Request => Go through the listing below and list every line with "right".

□ □ □ □ □ □ □

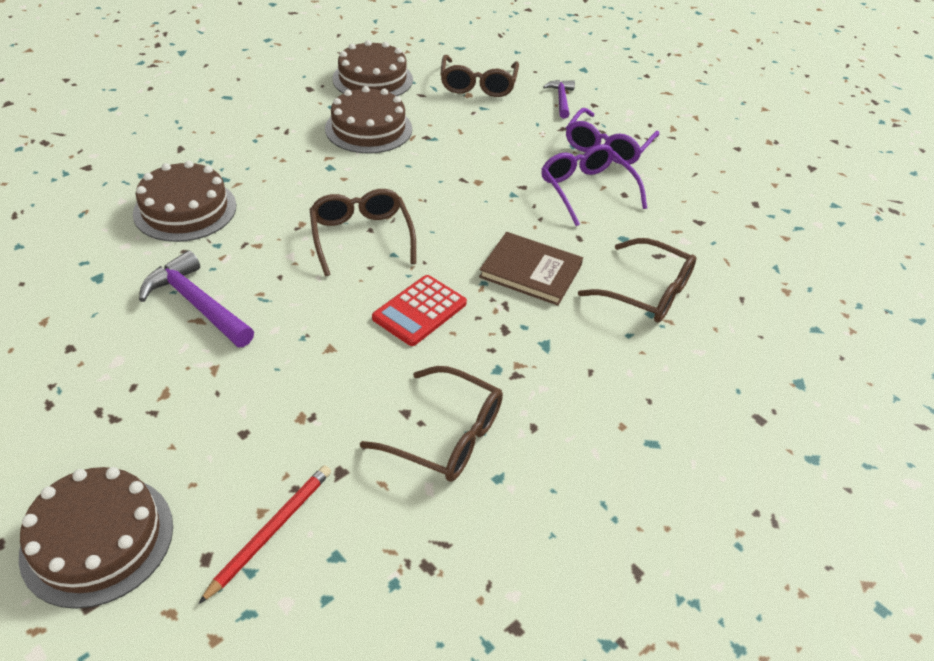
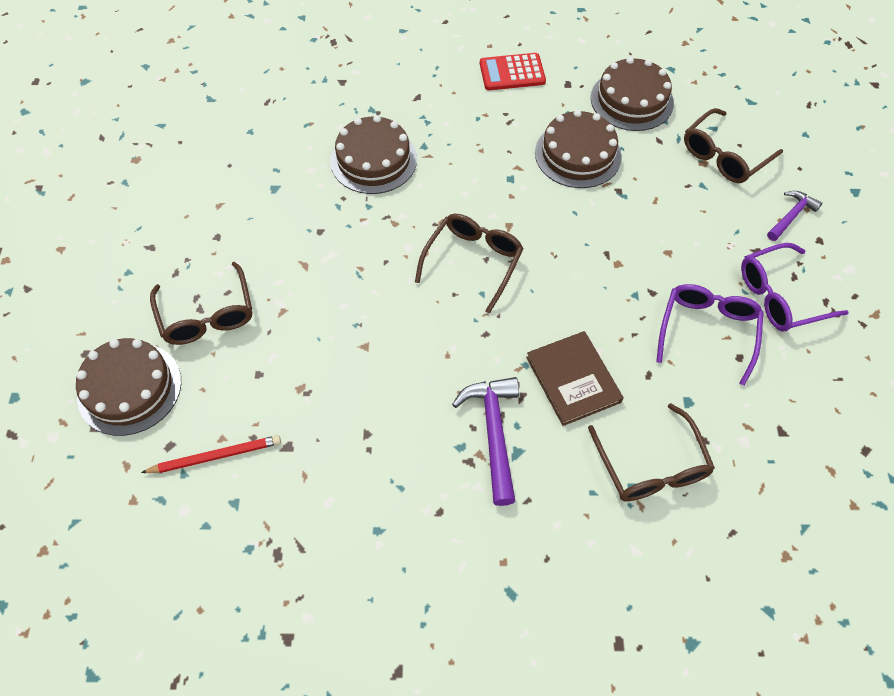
camera: 45 degrees right, 15 degrees up
(197, 304) = (314, 251): purple hammer -> purple hammer (493, 433)
(419, 311) = (453, 357): red calculator -> red calculator (512, 72)
(446, 436) = (375, 472): brown glasses -> brown glasses (207, 315)

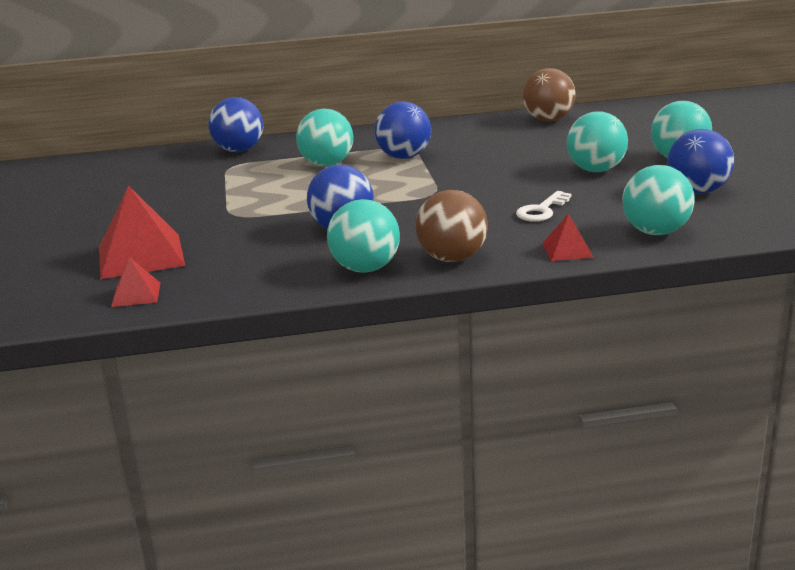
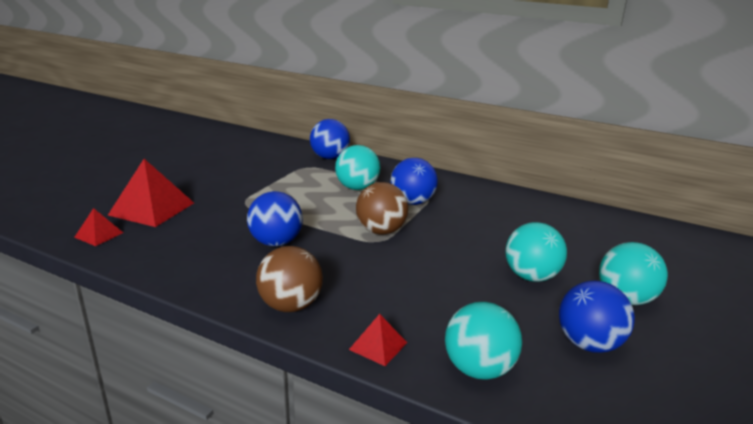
camera: 35 degrees right, 0 degrees up
(365, 269) = (229, 283): turquoise ball -> none
(542, 210) = (425, 295): white key -> none
(548, 120) = (568, 213): brown ball -> brown ball (381, 231)

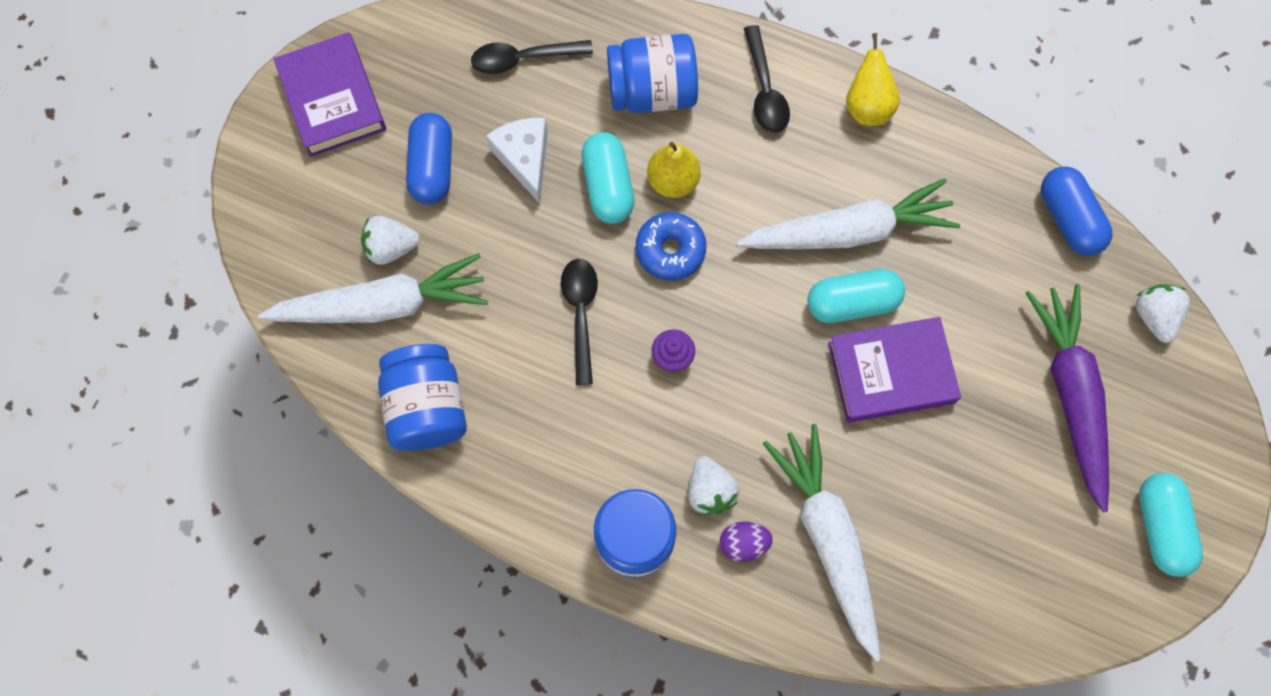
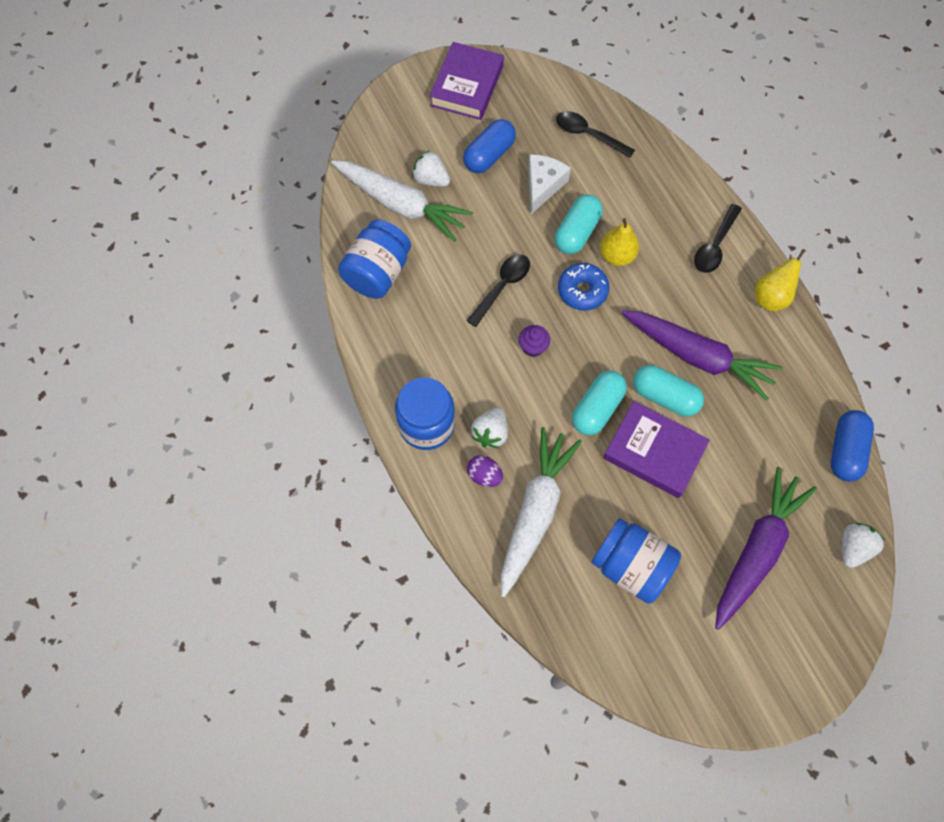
camera: 40 degrees right, 5 degrees down
(652, 91) = (647, 201): blue jar -> blue jar (631, 566)
(848, 231) = (697, 356): white carrot -> purple carrot
(1161, 527) = (748, 671): turquoise capsule -> turquoise capsule (597, 408)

□ □ □ □ □ □ □

Solution to this exercise =>
camera: 45 degrees right, 15 degrees up
camera: 35 degrees right, 0 degrees up
camera: 40 degrees right, 5 degrees down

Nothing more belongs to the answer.